(Beginning of DATA SHOWN)

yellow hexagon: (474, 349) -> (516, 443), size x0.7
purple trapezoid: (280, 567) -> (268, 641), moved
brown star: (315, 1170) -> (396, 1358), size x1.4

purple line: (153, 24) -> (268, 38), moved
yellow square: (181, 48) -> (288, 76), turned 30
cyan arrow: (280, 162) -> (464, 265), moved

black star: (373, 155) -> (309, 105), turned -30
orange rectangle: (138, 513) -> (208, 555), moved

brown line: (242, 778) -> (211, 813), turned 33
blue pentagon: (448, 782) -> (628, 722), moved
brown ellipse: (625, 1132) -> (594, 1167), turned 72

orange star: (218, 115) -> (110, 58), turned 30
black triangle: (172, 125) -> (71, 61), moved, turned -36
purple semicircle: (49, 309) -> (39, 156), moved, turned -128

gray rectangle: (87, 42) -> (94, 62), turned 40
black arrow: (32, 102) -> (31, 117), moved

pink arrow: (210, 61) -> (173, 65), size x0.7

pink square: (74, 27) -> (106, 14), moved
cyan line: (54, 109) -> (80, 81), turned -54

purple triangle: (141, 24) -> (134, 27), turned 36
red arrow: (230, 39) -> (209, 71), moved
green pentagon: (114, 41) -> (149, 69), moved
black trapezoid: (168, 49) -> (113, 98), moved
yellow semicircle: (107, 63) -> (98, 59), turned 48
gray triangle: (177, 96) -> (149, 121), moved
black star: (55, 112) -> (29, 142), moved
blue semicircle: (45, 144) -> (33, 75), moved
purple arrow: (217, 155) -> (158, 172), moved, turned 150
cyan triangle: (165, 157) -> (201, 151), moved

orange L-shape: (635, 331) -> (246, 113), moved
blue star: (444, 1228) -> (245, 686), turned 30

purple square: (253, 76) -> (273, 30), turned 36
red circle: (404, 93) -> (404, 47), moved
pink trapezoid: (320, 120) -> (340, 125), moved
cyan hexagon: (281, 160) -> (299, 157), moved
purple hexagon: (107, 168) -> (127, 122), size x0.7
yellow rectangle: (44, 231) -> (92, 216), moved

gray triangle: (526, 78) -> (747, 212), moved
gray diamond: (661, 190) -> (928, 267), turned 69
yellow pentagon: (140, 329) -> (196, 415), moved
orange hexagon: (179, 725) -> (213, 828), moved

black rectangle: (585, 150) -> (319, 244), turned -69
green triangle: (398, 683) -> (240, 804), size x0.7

(End of DATA SHOWN)

WORK TASK>
Among the entries above, locate the lines containing "black arrow: (32, 102) -> (31, 117), moved" and "black star: (55, 112) -> (29, 142), moved", and transcribe exactly those two lines and all lines between.

THE COMPLETED TASK>
black arrow: (32, 102) -> (31, 117), moved

pink arrow: (210, 61) -> (173, 65), size x0.7

pink square: (74, 27) -> (106, 14), moved
cyan line: (54, 109) -> (80, 81), turned -54

purple triangle: (141, 24) -> (134, 27), turned 36
red arrow: (230, 39) -> (209, 71), moved
green pentagon: (114, 41) -> (149, 69), moved
black trapezoid: (168, 49) -> (113, 98), moved
yellow semicircle: (107, 63) -> (98, 59), turned 48
gray triangle: (177, 96) -> (149, 121), moved
black star: (55, 112) -> (29, 142), moved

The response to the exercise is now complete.